__Before-and-after object listings__.
• • • •
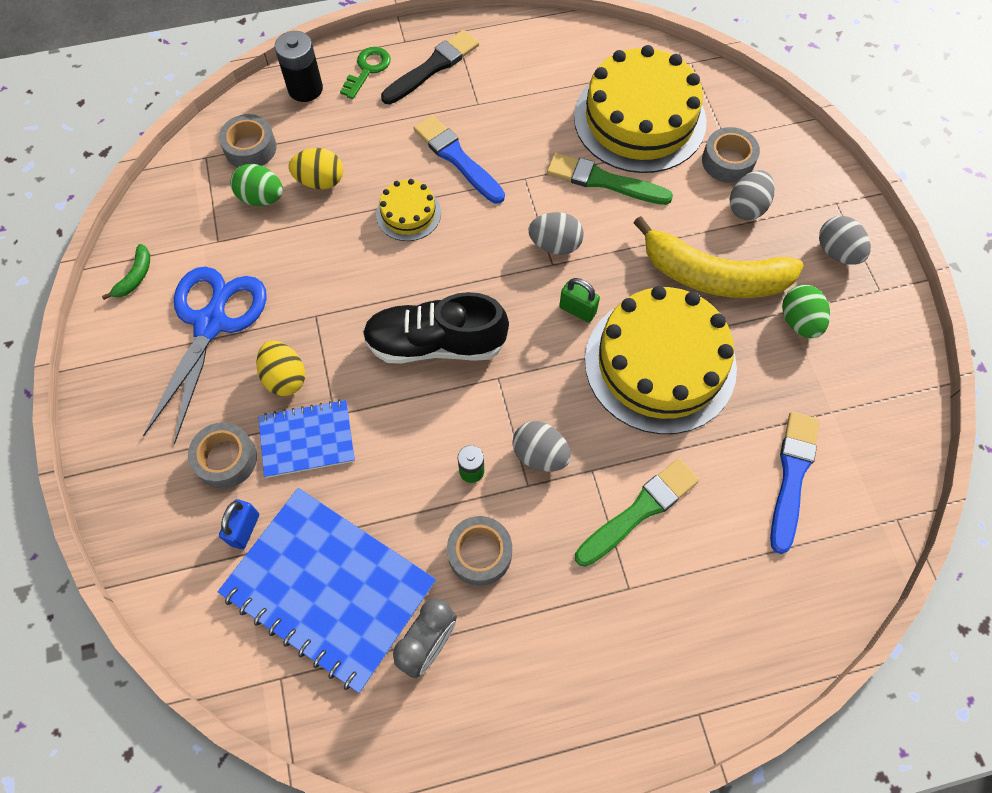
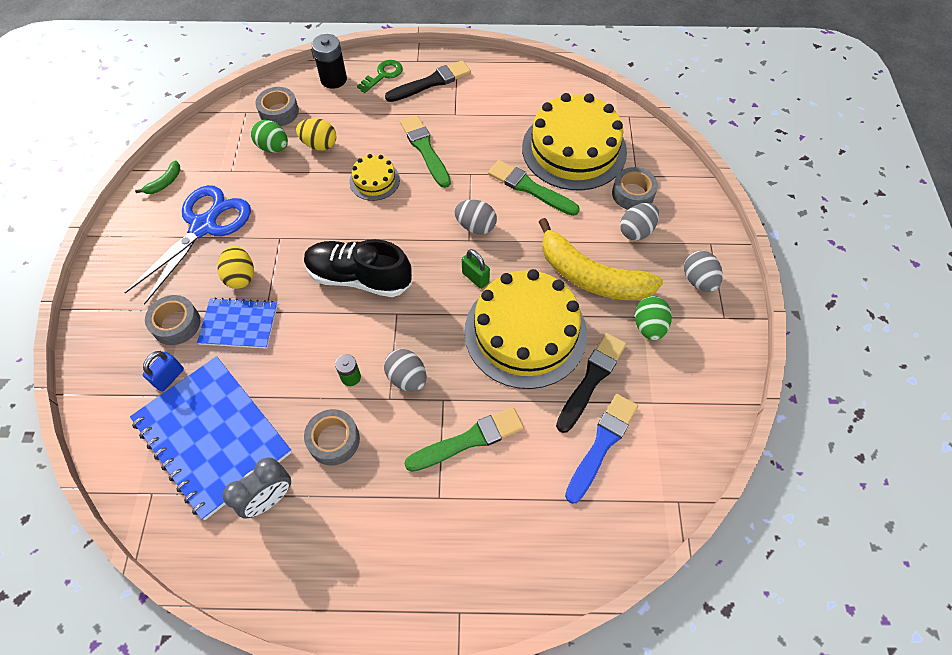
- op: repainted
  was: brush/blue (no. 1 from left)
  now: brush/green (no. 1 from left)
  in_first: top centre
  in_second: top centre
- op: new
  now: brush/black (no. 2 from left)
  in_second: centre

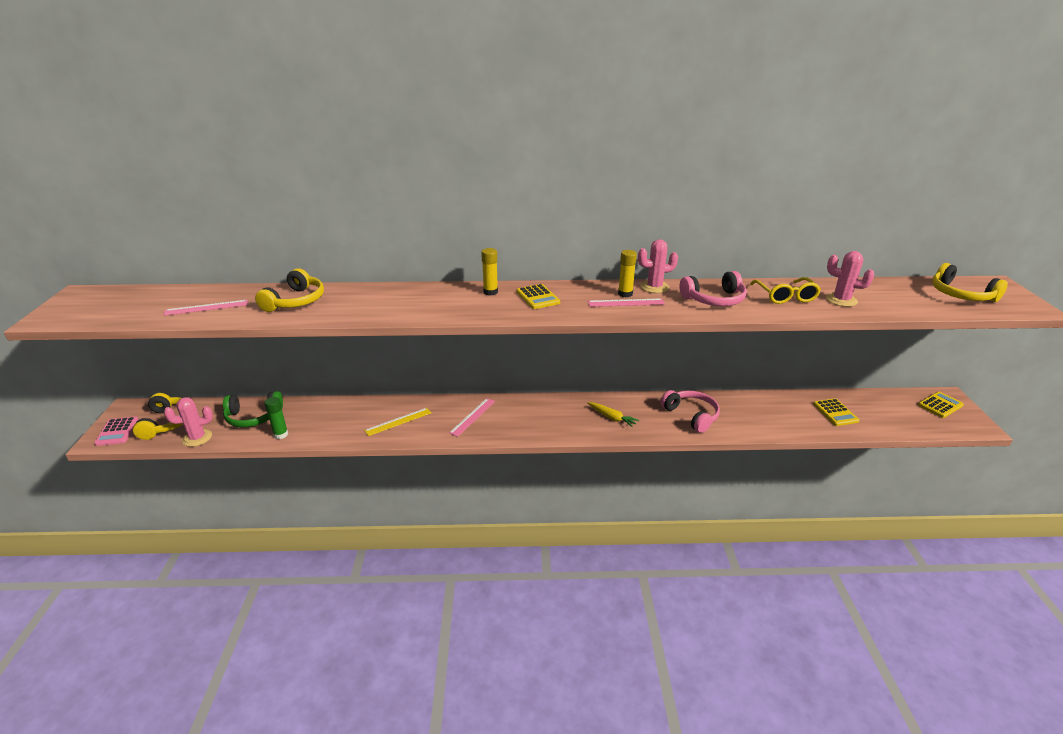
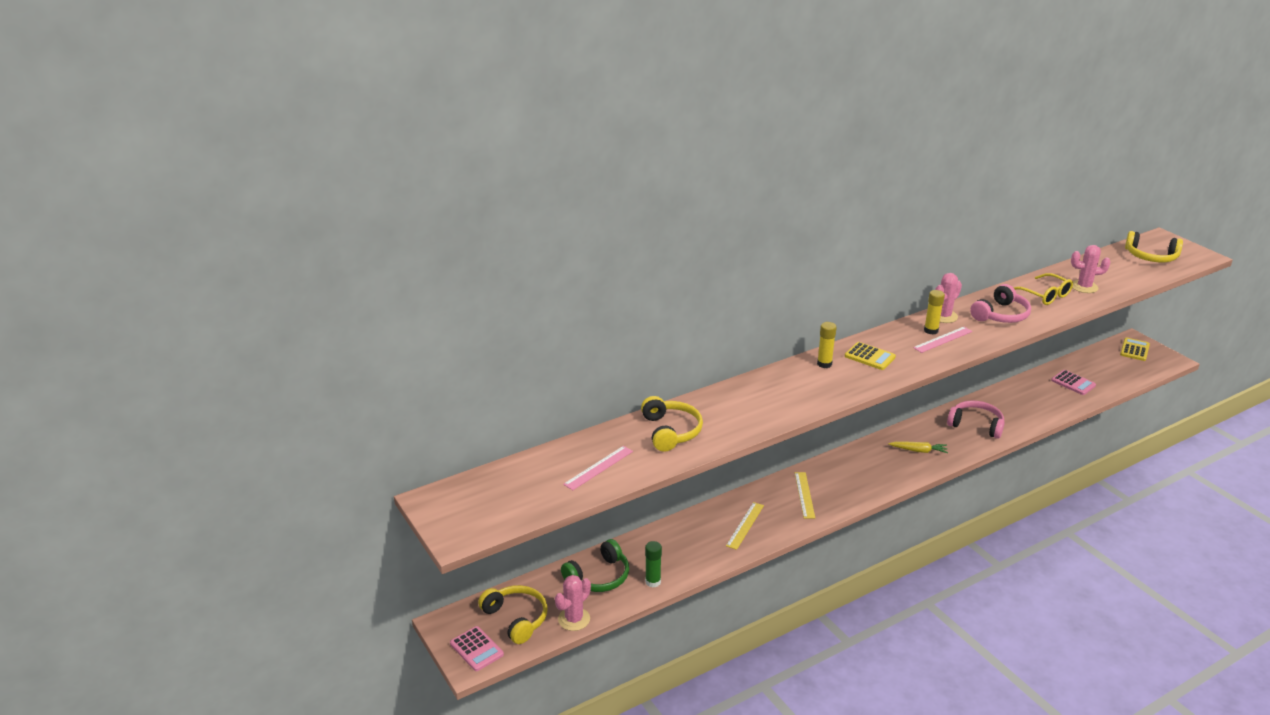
- op: repainted
  was: ruler/pink (no. 2 from left)
  now: ruler/yellow (no. 2 from left)
  in_first: centre
  in_second: bottom centre
- op: repainted
  was: calculator/yellow (no. 2 from left)
  now: calculator/pink (no. 2 from left)
  in_first: middle right
  in_second: middle right

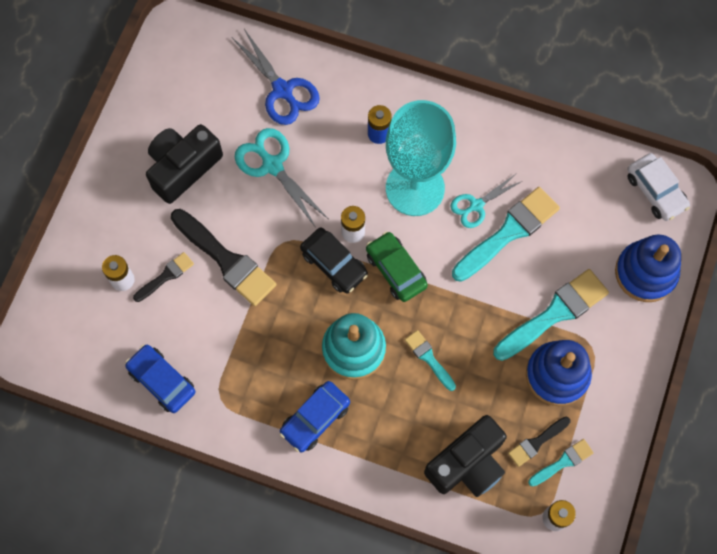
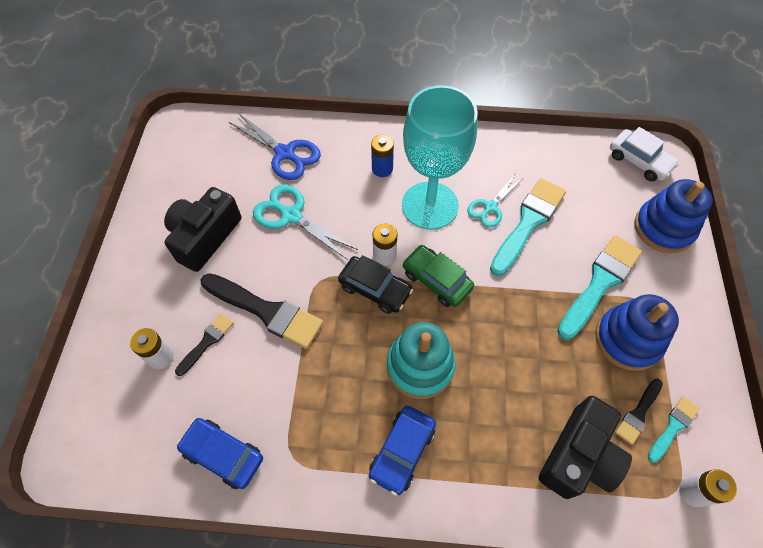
- op: gone
  was: brush/turquoise (no. 1 from left)
  in_first: centre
• • • •
__What the task asks__. An unchanged copy of the data, images excluded, is all that should be given.

__Written answer__.
- op: repainted
  was: brush/blue (no. 1 from left)
  now: brush/green (no. 1 from left)
  in_first: top centre
  in_second: top centre
- op: new
  now: brush/black (no. 2 from left)
  in_second: centre

- op: repainted
  was: ruler/pink (no. 2 from left)
  now: ruler/yellow (no. 2 from left)
  in_first: centre
  in_second: bottom centre
- op: repainted
  was: calculator/yellow (no. 2 from left)
  now: calculator/pink (no. 2 from left)
  in_first: middle right
  in_second: middle right

- op: gone
  was: brush/turquoise (no. 1 from left)
  in_first: centre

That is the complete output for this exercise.